(Scene question rows)
::::

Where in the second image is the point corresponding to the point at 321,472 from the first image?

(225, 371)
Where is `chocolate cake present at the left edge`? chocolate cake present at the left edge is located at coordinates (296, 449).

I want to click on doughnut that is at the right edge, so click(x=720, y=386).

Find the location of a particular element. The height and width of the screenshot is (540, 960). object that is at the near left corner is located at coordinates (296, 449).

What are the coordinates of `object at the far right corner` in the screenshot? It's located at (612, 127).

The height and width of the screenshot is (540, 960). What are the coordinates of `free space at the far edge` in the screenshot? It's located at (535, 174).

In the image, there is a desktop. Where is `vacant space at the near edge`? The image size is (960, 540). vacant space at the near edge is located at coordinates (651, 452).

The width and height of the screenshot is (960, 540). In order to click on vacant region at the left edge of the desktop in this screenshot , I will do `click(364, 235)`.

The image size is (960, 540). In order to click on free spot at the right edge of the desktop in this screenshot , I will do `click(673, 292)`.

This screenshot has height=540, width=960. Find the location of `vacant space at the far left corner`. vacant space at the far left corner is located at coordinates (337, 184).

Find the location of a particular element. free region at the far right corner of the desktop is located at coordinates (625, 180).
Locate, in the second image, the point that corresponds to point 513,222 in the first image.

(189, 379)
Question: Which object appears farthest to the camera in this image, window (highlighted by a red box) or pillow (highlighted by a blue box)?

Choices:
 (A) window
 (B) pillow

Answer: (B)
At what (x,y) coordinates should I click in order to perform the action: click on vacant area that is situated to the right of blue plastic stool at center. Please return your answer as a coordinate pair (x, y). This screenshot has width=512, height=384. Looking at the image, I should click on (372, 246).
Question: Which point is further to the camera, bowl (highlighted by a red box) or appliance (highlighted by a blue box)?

::::

What you are asked to do =>
Rewrite the rows above with "vacant" replaced by "empty" wherever it occurs, changing nothing else.

Task result =>
Where in the second image is the point corresponding to the point at 321,472 from the first image?

(225, 371)
Where is `chocolate cake present at the left edge`? chocolate cake present at the left edge is located at coordinates (296, 449).

I want to click on doughnut that is at the right edge, so click(x=720, y=386).

Find the location of a particular element. The height and width of the screenshot is (540, 960). object that is at the near left corner is located at coordinates (296, 449).

What are the coordinates of `object at the far right corner` in the screenshot? It's located at (612, 127).

The height and width of the screenshot is (540, 960). What are the coordinates of `free space at the far edge` in the screenshot? It's located at (535, 174).

In the image, there is a desktop. Where is `empty space at the near edge`? The image size is (960, 540). empty space at the near edge is located at coordinates (651, 452).

The width and height of the screenshot is (960, 540). In order to click on empty region at the left edge of the desktop in this screenshot , I will do `click(364, 235)`.

The image size is (960, 540). In order to click on free spot at the right edge of the desktop in this screenshot , I will do `click(673, 292)`.

This screenshot has height=540, width=960. Find the location of `empty space at the far left corner`. empty space at the far left corner is located at coordinates (337, 184).

Find the location of a particular element. free region at the far right corner of the desktop is located at coordinates (625, 180).
Locate, in the second image, the point that corresponds to point 513,222 in the first image.

(189, 379)
Question: Which object appears farthest to the camera in this image, window (highlighted by a red box) or pillow (highlighted by a blue box)?

Choices:
 (A) window
 (B) pillow

Answer: (B)
At what (x,y) coordinates should I click in order to perform the action: click on empty area that is situated to the right of blue plastic stool at center. Please return your answer as a coordinate pair (x, y). This screenshot has width=512, height=384. Looking at the image, I should click on (372, 246).
Question: Which point is further to the camera, bowl (highlighted by a red box) or appliance (highlighted by a blue box)?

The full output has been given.